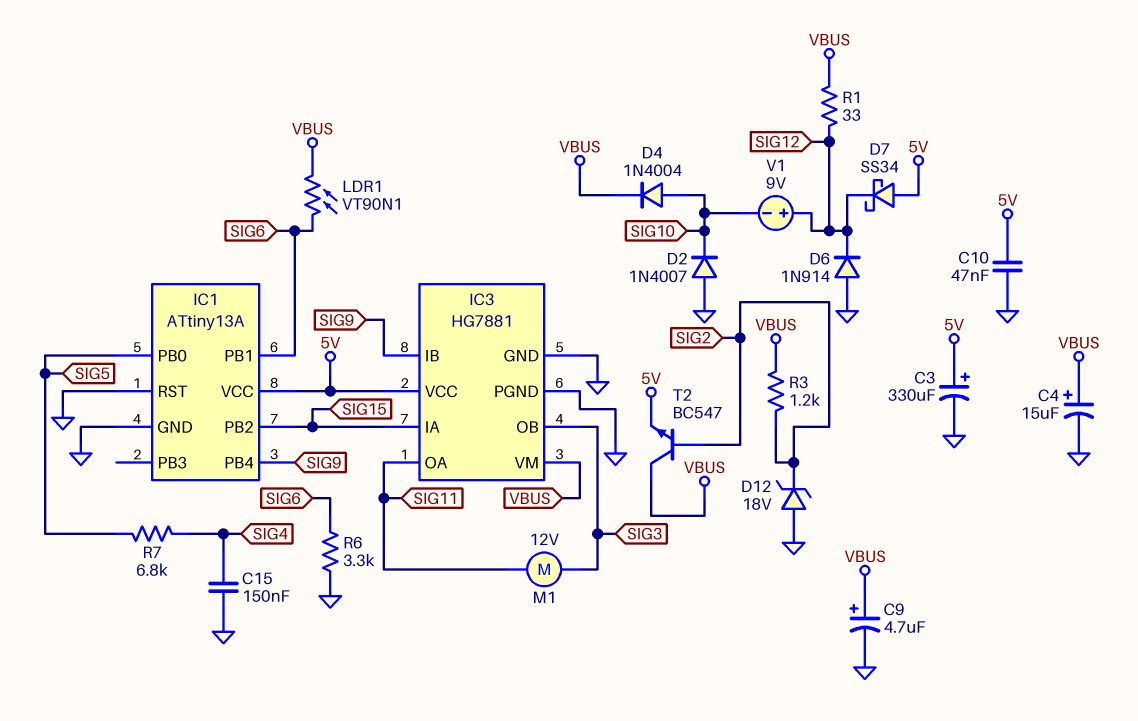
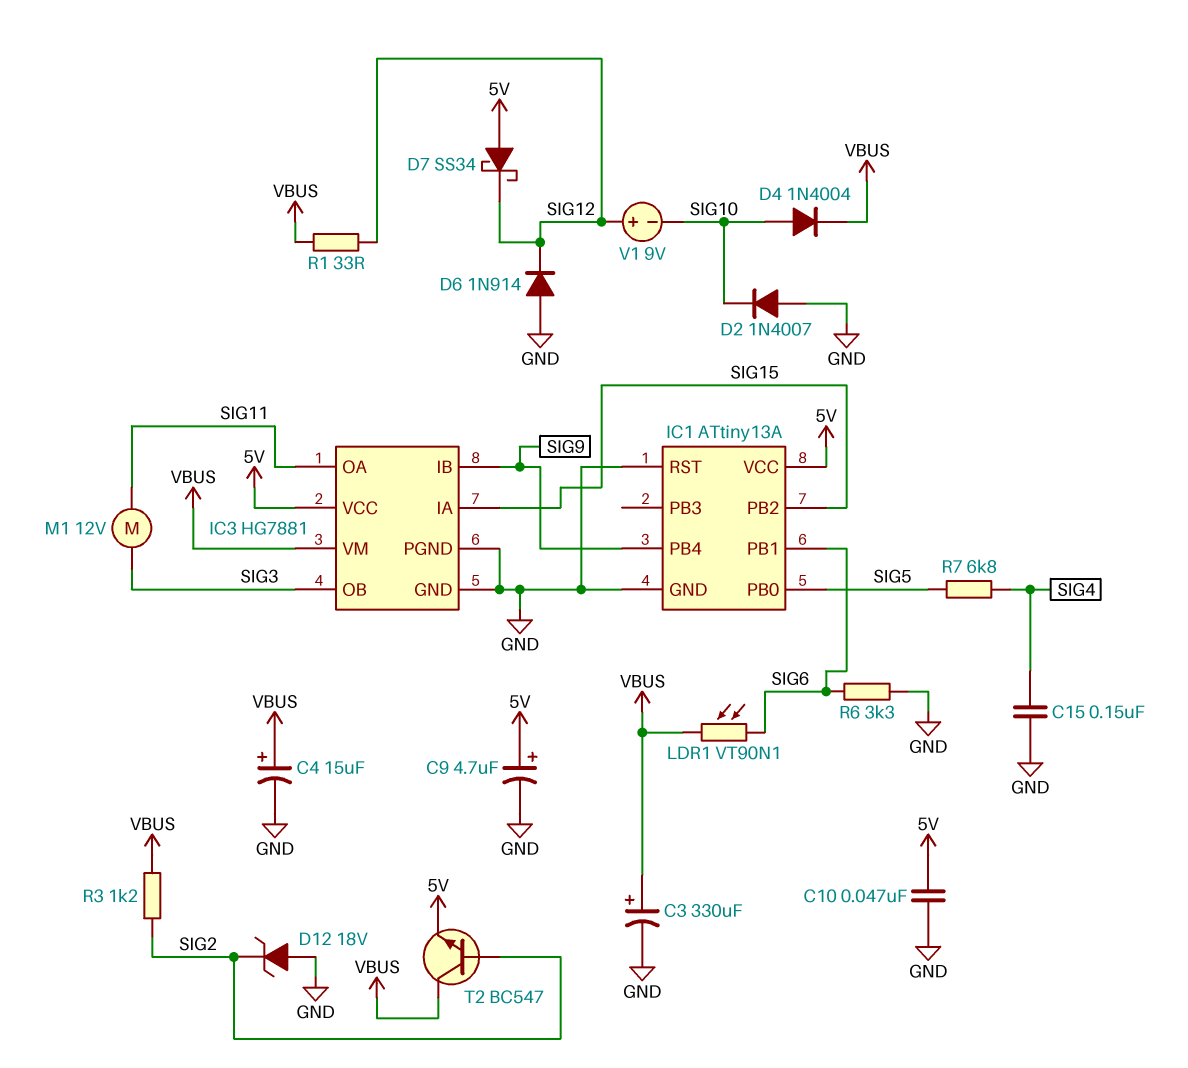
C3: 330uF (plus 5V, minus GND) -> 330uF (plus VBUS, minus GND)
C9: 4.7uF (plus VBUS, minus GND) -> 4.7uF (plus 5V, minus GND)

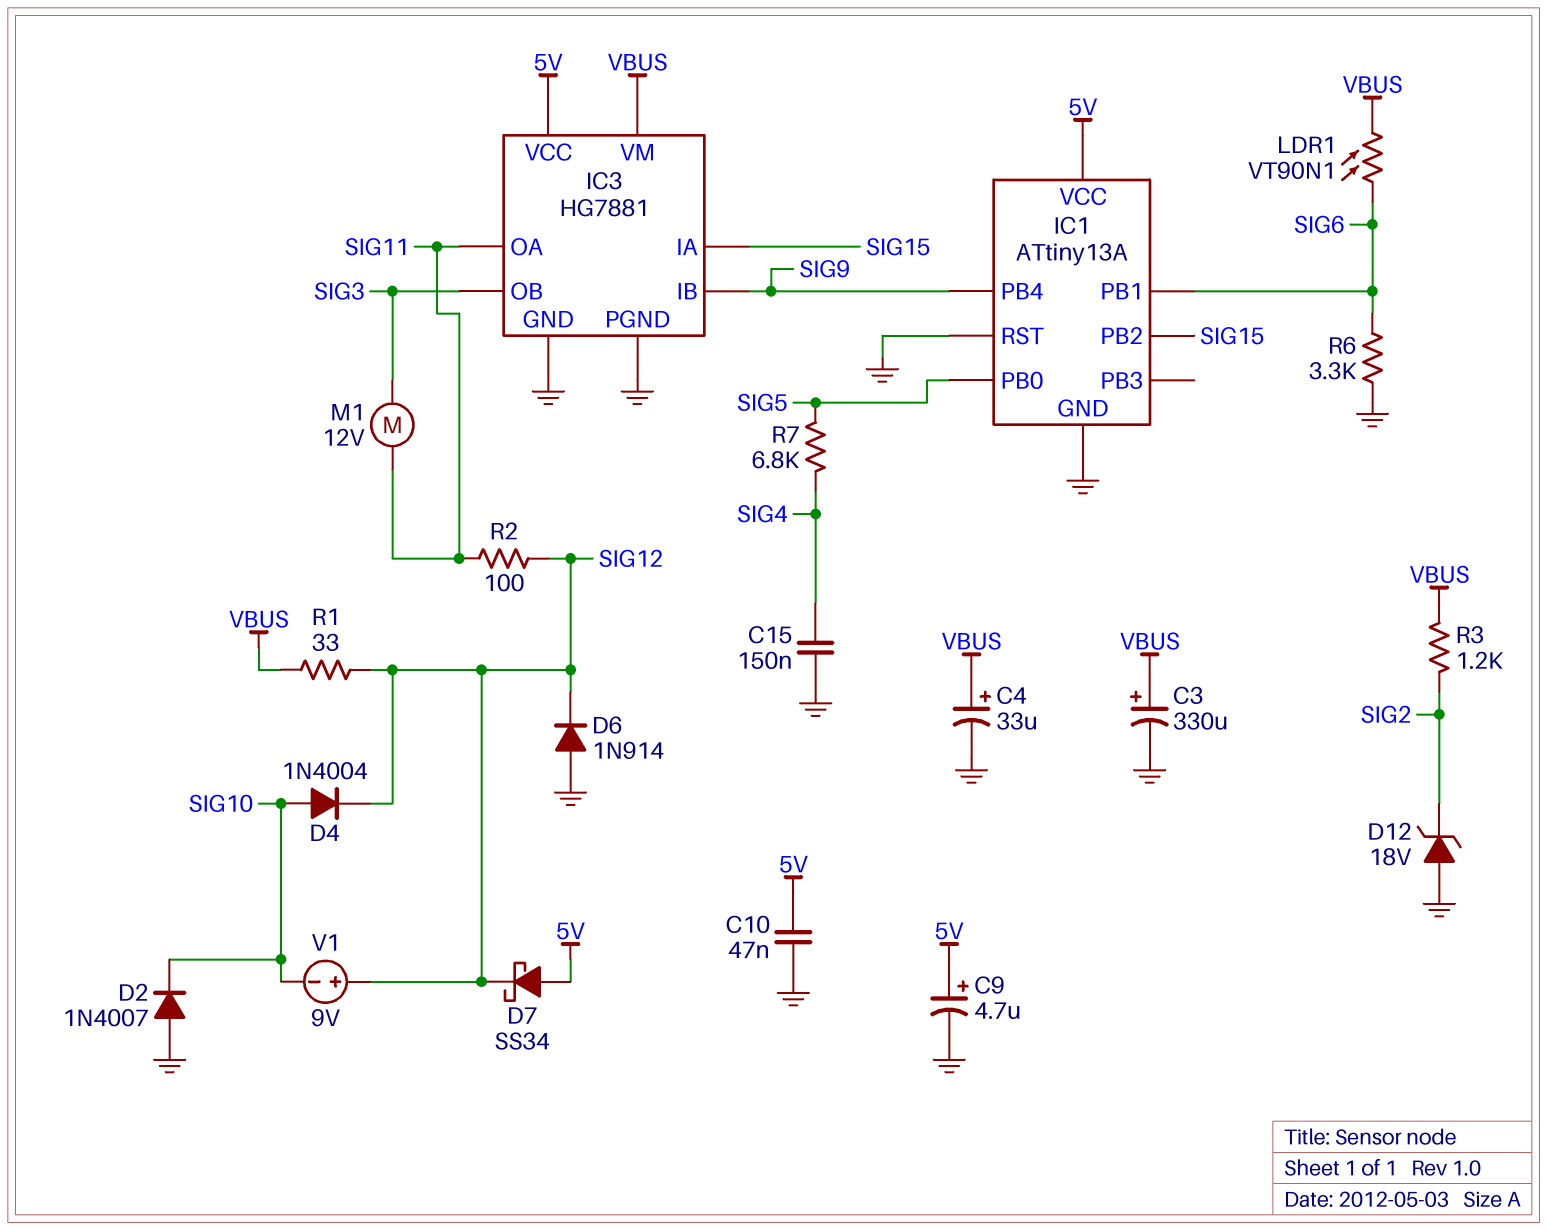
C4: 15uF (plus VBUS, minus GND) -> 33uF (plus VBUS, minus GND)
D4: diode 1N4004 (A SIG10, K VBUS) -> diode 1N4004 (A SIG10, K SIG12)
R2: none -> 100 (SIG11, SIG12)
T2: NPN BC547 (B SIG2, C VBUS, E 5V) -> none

--

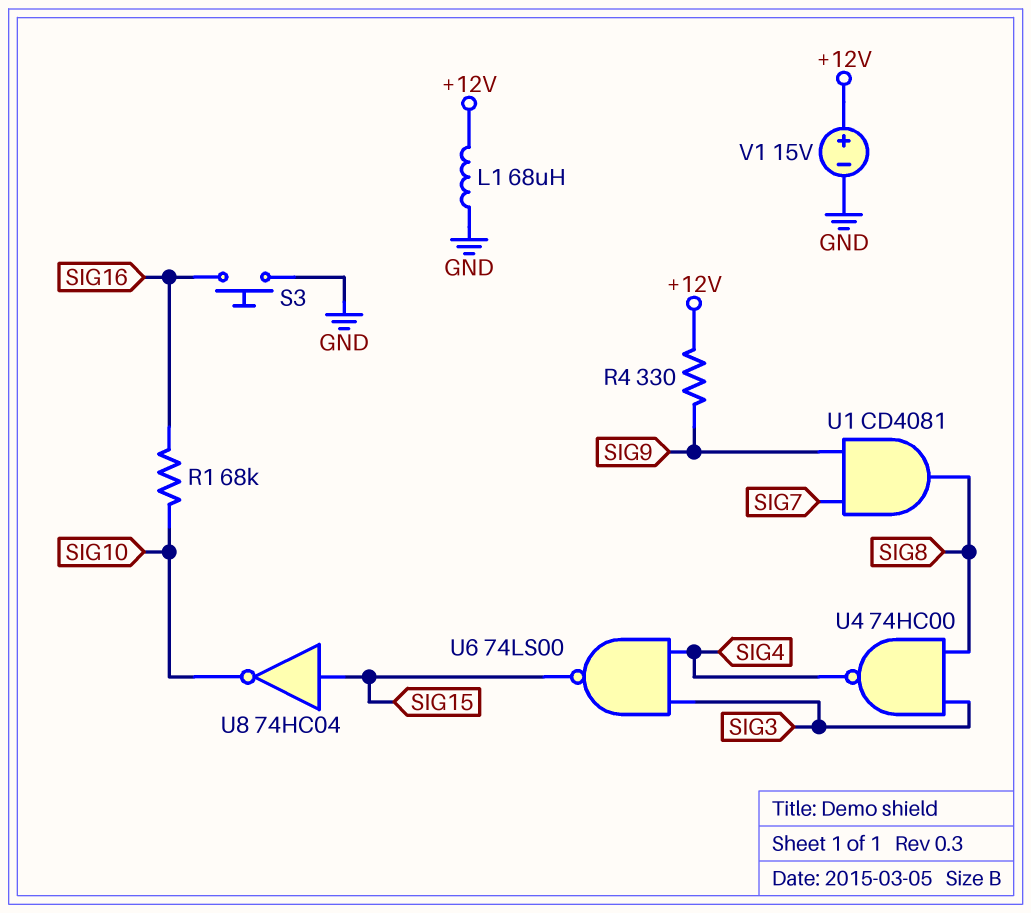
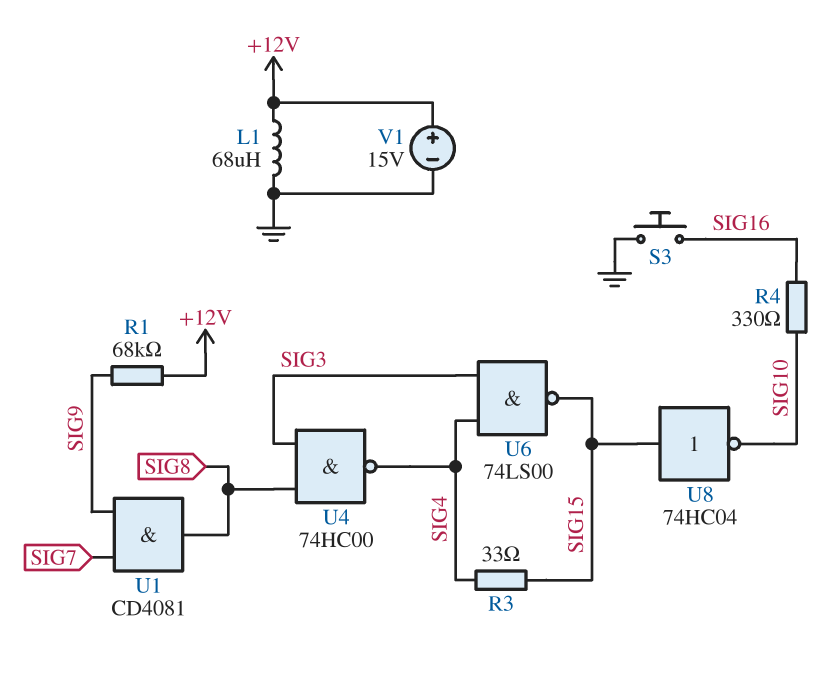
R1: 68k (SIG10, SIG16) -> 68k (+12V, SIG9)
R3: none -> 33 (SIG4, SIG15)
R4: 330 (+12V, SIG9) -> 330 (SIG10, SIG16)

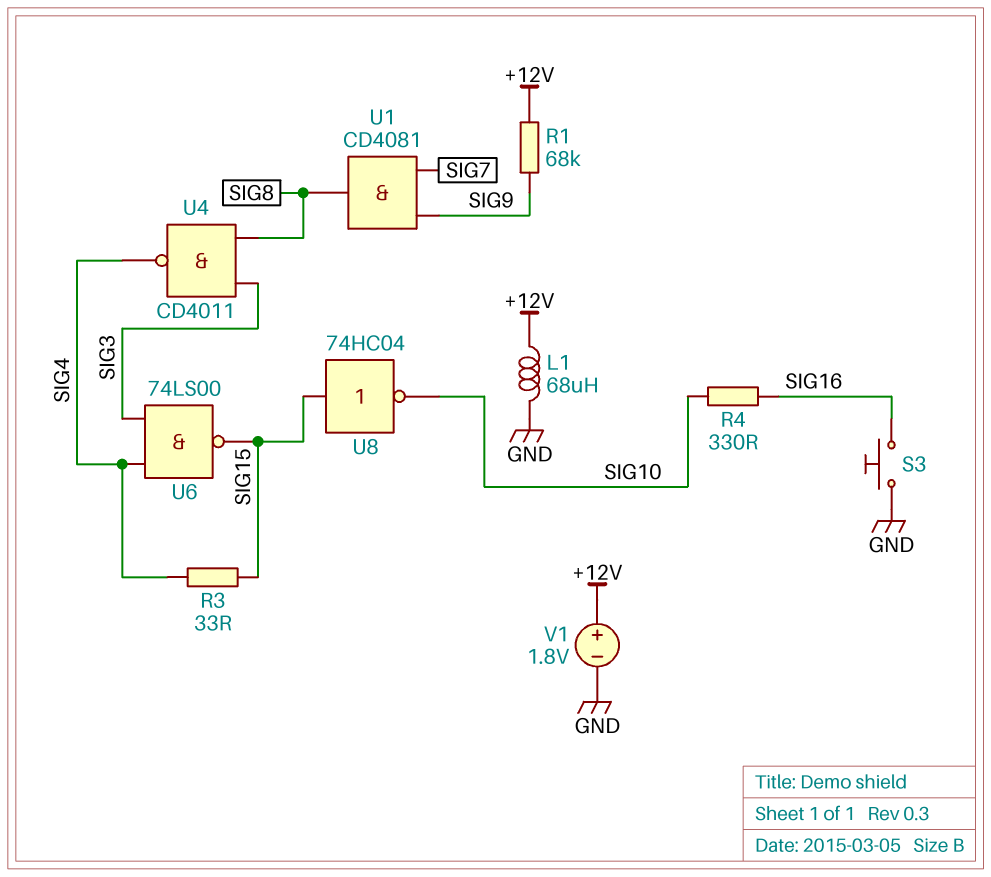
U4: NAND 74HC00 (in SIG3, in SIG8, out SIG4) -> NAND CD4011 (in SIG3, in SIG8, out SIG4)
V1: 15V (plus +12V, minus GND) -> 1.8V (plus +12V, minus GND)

What to produce: Count of lines that include "none" in the records above: write that value only.

Result of this exercise: 3